§ Colored object listings
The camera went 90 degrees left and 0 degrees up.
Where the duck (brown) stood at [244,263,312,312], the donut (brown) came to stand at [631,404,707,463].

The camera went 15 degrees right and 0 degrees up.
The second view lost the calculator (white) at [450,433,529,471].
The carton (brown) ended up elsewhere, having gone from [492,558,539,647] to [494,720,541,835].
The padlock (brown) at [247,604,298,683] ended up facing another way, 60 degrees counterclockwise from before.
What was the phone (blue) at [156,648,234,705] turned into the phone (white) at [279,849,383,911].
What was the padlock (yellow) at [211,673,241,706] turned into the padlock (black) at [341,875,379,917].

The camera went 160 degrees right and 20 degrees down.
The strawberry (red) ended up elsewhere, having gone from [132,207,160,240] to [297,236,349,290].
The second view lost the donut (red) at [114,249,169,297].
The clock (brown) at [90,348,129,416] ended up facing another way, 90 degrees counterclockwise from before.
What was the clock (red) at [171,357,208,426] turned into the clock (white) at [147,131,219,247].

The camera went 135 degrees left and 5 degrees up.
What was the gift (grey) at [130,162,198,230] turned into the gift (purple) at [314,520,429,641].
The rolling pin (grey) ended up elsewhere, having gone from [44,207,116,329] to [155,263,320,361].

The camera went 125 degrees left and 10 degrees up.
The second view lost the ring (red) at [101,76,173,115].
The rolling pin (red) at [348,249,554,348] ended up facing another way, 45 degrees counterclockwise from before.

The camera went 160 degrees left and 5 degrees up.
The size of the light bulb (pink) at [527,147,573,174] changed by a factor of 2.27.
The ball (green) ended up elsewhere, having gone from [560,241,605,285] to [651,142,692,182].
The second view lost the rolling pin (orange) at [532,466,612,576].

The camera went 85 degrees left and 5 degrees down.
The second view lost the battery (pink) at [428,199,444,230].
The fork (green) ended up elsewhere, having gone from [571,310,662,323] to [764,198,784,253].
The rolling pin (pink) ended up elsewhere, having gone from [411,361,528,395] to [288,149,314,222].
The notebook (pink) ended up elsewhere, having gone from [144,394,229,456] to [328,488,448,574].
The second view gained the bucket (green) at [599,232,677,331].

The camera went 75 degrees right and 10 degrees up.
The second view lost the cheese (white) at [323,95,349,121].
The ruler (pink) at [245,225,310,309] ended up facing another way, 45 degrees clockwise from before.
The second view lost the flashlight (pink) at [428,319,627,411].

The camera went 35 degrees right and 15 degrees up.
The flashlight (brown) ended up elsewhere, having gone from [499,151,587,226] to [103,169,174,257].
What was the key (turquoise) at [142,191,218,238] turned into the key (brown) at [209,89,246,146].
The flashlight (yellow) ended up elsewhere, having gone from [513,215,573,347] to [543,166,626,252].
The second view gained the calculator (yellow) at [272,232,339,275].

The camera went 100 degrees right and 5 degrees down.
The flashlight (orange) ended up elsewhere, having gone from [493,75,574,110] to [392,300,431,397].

§ EXERCISE BRIEF
Please return all of the records exactly as they appear.

§ SOLUTION TO THIS EXERCISE
The camera went 90 degrees left and 0 degrees up.
Where the duck (brown) stood at [244,263,312,312], the donut (brown) came to stand at [631,404,707,463].

The camera went 15 degrees right and 0 degrees up.
The second view lost the calculator (white) at [450,433,529,471].
The carton (brown) ended up elsewhere, having gone from [492,558,539,647] to [494,720,541,835].
The padlock (brown) at [247,604,298,683] ended up facing another way, 60 degrees counterclockwise from before.
What was the phone (blue) at [156,648,234,705] turned into the phone (white) at [279,849,383,911].
What was the padlock (yellow) at [211,673,241,706] turned into the padlock (black) at [341,875,379,917].

The camera went 160 degrees right and 20 degrees down.
The strawberry (red) ended up elsewhere, having gone from [132,207,160,240] to [297,236,349,290].
The second view lost the donut (red) at [114,249,169,297].
The clock (brown) at [90,348,129,416] ended up facing another way, 90 degrees counterclockwise from before.
What was the clock (red) at [171,357,208,426] turned into the clock (white) at [147,131,219,247].

The camera went 135 degrees left and 5 degrees up.
What was the gift (grey) at [130,162,198,230] turned into the gift (purple) at [314,520,429,641].
The rolling pin (grey) ended up elsewhere, having gone from [44,207,116,329] to [155,263,320,361].

The camera went 125 degrees left and 10 degrees up.
The second view lost the ring (red) at [101,76,173,115].
The rolling pin (red) at [348,249,554,348] ended up facing another way, 45 degrees counterclockwise from before.

The camera went 160 degrees left and 5 degrees up.
The size of the light bulb (pink) at [527,147,573,174] changed by a factor of 2.27.
The ball (green) ended up elsewhere, having gone from [560,241,605,285] to [651,142,692,182].
The second view lost the rolling pin (orange) at [532,466,612,576].

The camera went 85 degrees left and 5 degrees down.
The second view lost the battery (pink) at [428,199,444,230].
The fork (green) ended up elsewhere, having gone from [571,310,662,323] to [764,198,784,253].
The rolling pin (pink) ended up elsewhere, having gone from [411,361,528,395] to [288,149,314,222].
The notebook (pink) ended up elsewhere, having gone from [144,394,229,456] to [328,488,448,574].
The second view gained the bucket (green) at [599,232,677,331].

The camera went 75 degrees right and 10 degrees up.
The second view lost the cheese (white) at [323,95,349,121].
The ruler (pink) at [245,225,310,309] ended up facing another way, 45 degrees clockwise from before.
The second view lost the flashlight (pink) at [428,319,627,411].

The camera went 35 degrees right and 15 degrees up.
The flashlight (brown) ended up elsewhere, having gone from [499,151,587,226] to [103,169,174,257].
What was the key (turquoise) at [142,191,218,238] turned into the key (brown) at [209,89,246,146].
The flashlight (yellow) ended up elsewhere, having gone from [513,215,573,347] to [543,166,626,252].
The second view gained the calculator (yellow) at [272,232,339,275].

The camera went 100 degrees right and 5 degrees down.
The flashlight (orange) ended up elsewhere, having gone from [493,75,574,110] to [392,300,431,397].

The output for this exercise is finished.